**Given request:** Recast the rows as a JSON list of strings with one string per line and blank lines omitted, beginning at the first line and stopping after the line that contains "road 2 (track): [(301,455),(353,407),(480,215),(511,188)]", both included.
....
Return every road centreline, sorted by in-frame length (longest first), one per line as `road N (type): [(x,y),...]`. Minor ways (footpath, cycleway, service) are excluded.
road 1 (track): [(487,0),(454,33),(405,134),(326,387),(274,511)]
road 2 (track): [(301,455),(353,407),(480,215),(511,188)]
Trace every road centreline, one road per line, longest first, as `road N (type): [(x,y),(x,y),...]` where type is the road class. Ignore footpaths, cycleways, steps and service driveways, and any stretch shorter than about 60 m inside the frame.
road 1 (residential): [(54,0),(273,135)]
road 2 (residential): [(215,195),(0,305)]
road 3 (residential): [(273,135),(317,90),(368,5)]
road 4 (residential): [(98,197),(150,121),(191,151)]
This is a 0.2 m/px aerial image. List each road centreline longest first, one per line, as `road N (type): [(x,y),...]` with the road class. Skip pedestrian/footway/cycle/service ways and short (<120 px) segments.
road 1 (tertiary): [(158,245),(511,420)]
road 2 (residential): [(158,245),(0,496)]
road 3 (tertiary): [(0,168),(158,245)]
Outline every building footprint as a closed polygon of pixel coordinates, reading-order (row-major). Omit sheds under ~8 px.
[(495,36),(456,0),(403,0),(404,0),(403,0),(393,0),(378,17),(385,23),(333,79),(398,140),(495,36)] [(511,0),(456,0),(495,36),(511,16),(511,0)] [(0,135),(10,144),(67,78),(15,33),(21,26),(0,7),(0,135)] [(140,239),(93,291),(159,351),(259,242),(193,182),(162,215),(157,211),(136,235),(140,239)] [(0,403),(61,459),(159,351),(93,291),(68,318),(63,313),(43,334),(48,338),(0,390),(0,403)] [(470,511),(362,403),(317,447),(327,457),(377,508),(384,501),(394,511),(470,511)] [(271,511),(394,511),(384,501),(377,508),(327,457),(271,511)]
....
**Correct answer:**
[
  "Return every road centreline, sorted by in-frame length (longest first), one per line as `road N (type): [(x,y),...]`. Minor ways (footpath, cycleway, service) are excluded.",
  "road 1 (track): [(487,0),(454,33),(405,134),(326,387),(274,511)]",
  "road 2 (track): [(301,455),(353,407),(480,215),(511,188)]"
]